Before-and-after object lists
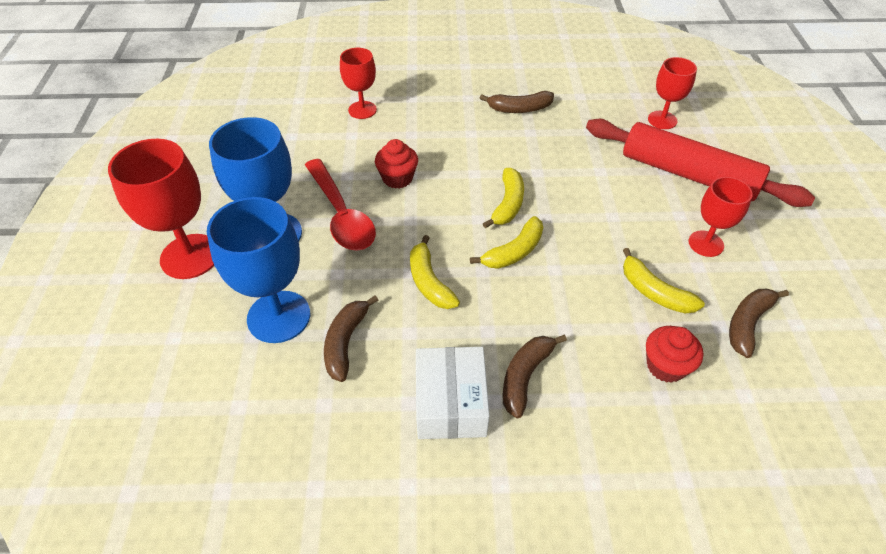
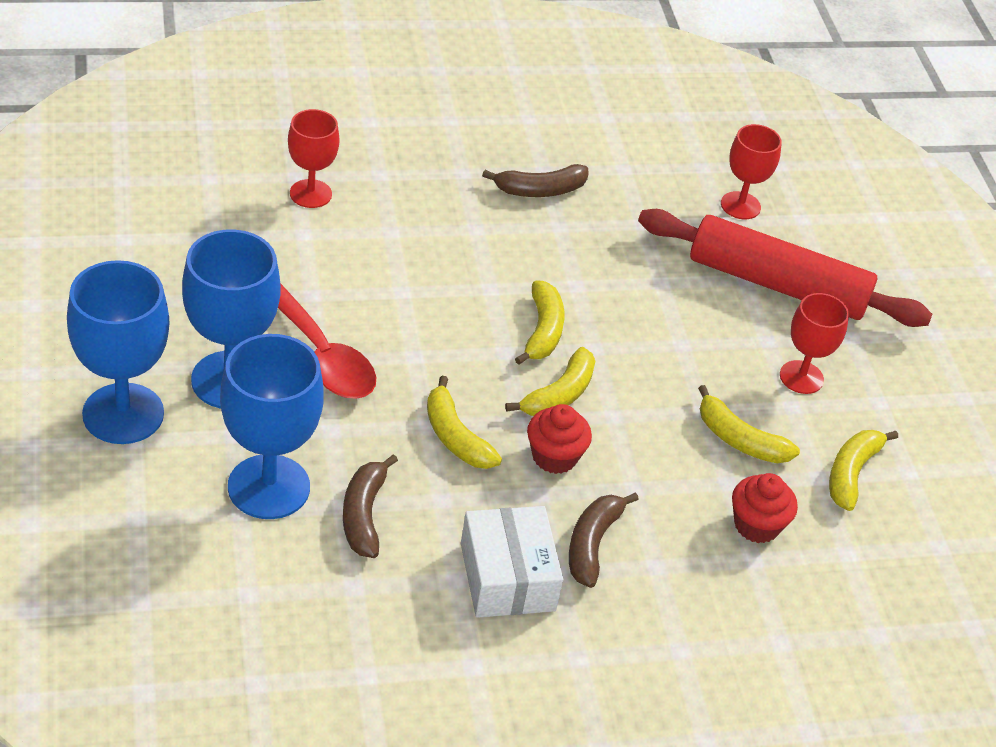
camera: 15 degrees left, 5 degrees down
(190, 256) = (123, 414): red goblet -> blue goblet
(397, 178) = (385, 298): red cupcake -> red cupcake (554, 457)
(747, 324) = (851, 473): brown banana -> yellow banana

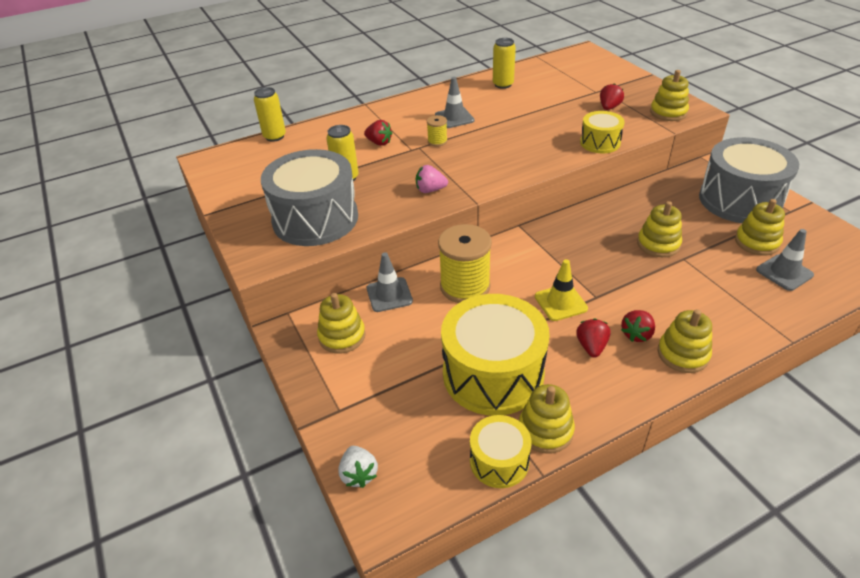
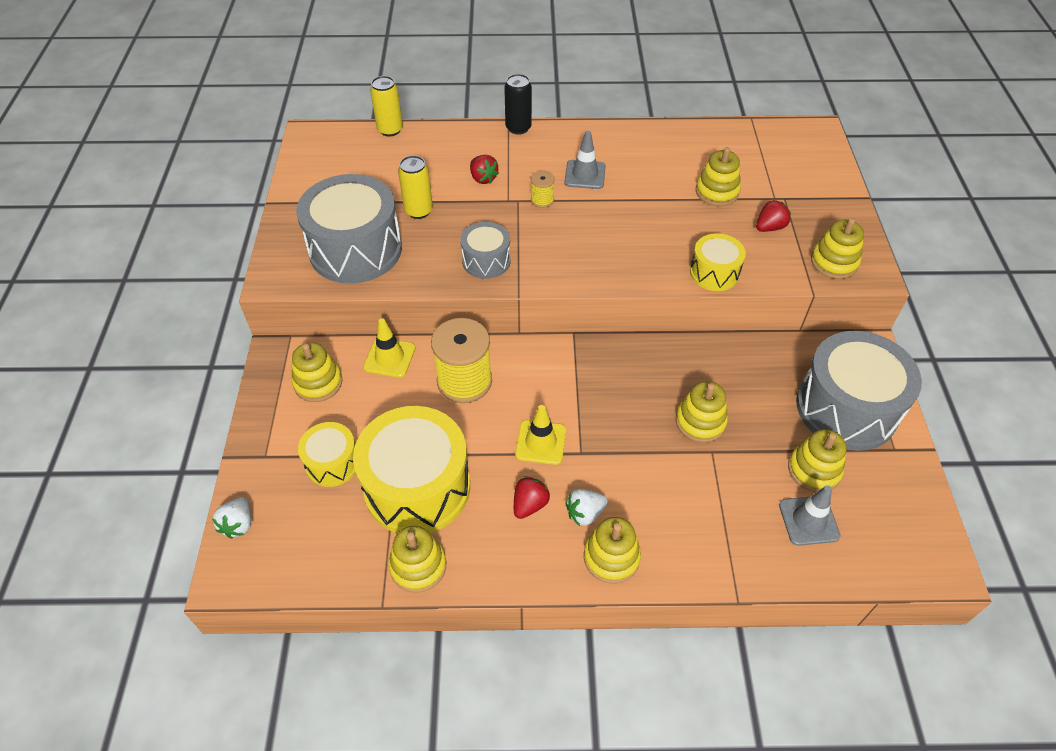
camera: 25 degrees right, 10 degrees up
(378, 106) = (518, 128): none -> black can
(389, 295) = (389, 358): grey traffic cone -> yellow traffic cone
(430, 190) = (486, 261): pink strawberry -> grey drum
(499, 461) = (356, 573): yellow drum -> yellow drum (332, 463)
(503, 84) = (676, 147): yellow can -> none
(555, 100) = (717, 192): none -> yellow stacking toy
(637, 334) = (585, 513): red strawberry -> white strawberry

Assigned task: In the records above, return precisely the line containing "(503, 84) = (676, 147): yellow can -> none" and each line that comes after it, up to the final one.

Solution for this task:
(503, 84) = (676, 147): yellow can -> none
(555, 100) = (717, 192): none -> yellow stacking toy
(637, 334) = (585, 513): red strawberry -> white strawberry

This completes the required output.